# [Before-and-after scene images]

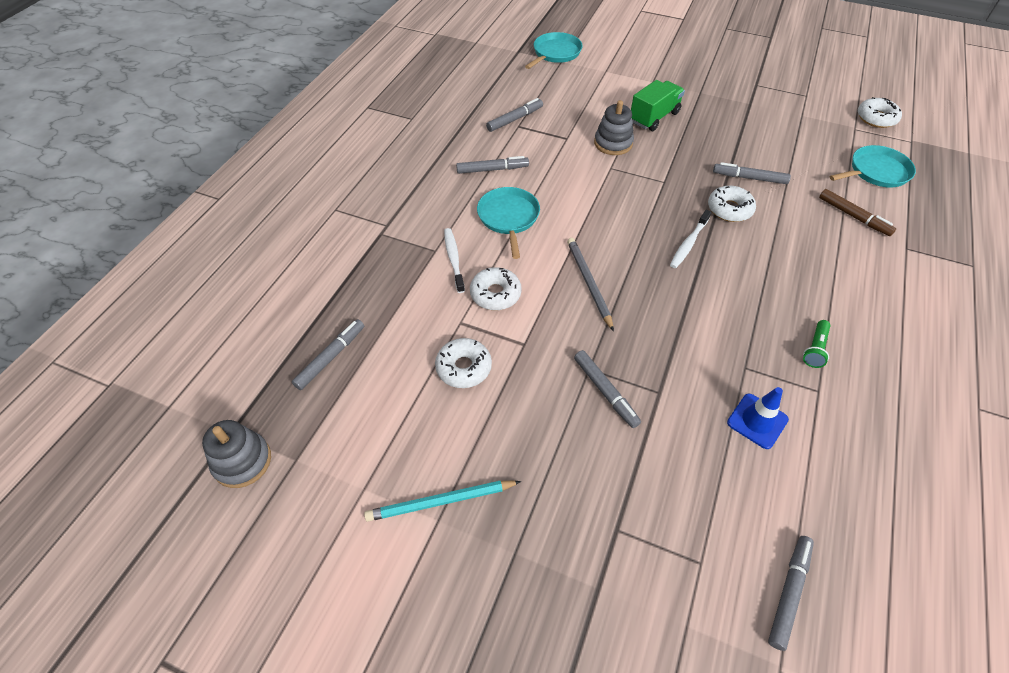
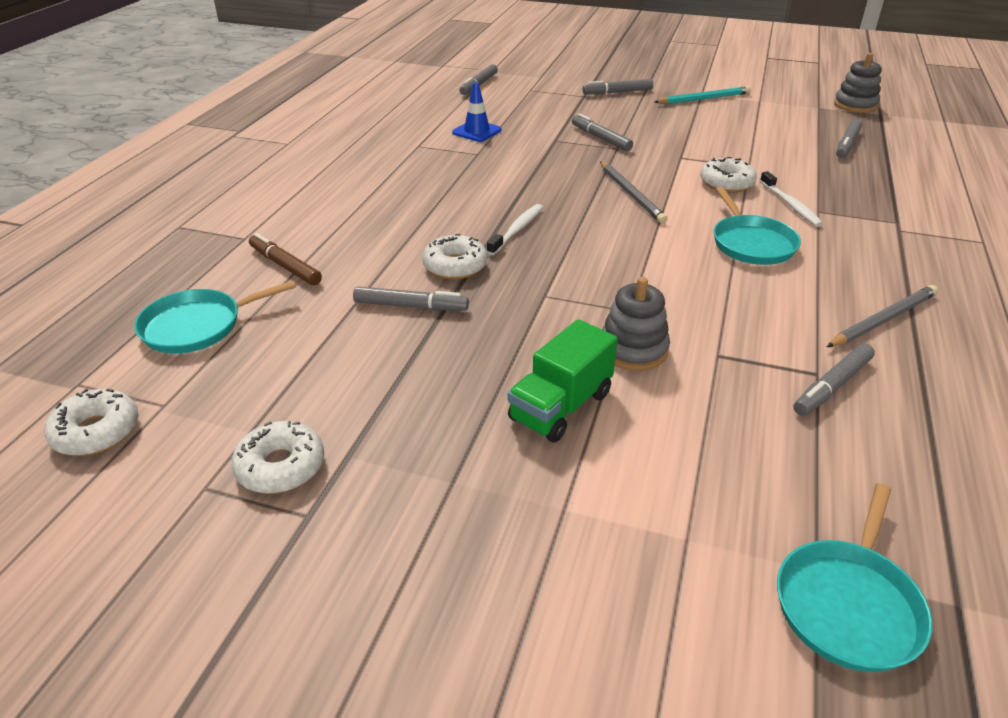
camera: 175 degrees right, 15 degrees down
(460, 153) = (883, 320): none -> grey pencil
(464, 367) = (727, 144): white donut -> white donut (281, 466)
(492, 169) = (812, 298): grey marker -> grey marker (617, 92)
(815, 349) = (408, 165): green flashlight -> none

# [Problem to work on]
Copy each line of the data that contains the word "none".

# [Written response]
(460, 153) = (883, 320): none -> grey pencil
(815, 349) = (408, 165): green flashlight -> none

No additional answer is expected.